Your task: Word for word, transcribe the data below from the line with "(253, 277) = (359, 253): brown" to the line with "(500, 319) = (553, 382): red", keeping both of those lines.

Records supplied:
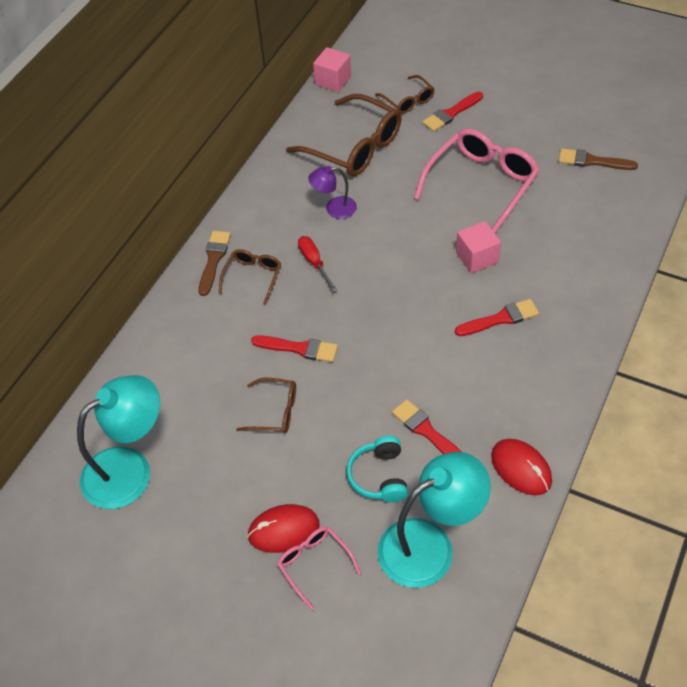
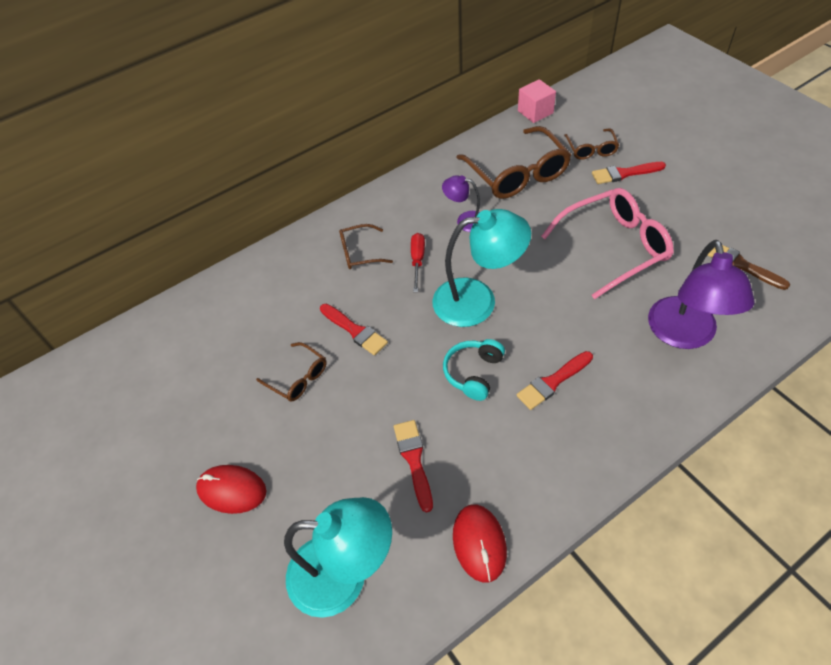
camera: 30 degrees right, 0 degrees up
(130, 469) = (156, 374): turquoise lamp -> turquoise lamp (478, 300)
(213, 260) = (339, 226): brown brush -> none
(253, 277) = (359, 253): brown glasses -> brown glasses turned 150 degrees counterclockwise
(314, 564) = (234, 537): pink glasses -> none
(379, 476) = (344, 482): turquoise headphones -> turquoise headphones (474, 373)
(477, 257) = (566, 313): pink cube -> none
(500, 319) = (553, 382): red brush -> red brush turned 135 degrees clockwise
(581, 237) = (684, 335): none -> purple lamp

Problem solution:
(253, 277) = (359, 253): brown glasses -> brown glasses turned 150 degrees counterclockwise
(314, 564) = (234, 537): pink glasses -> none
(379, 476) = (344, 482): turquoise headphones -> turquoise headphones (474, 373)
(477, 257) = (566, 313): pink cube -> none
(500, 319) = (553, 382): red brush -> red brush turned 135 degrees clockwise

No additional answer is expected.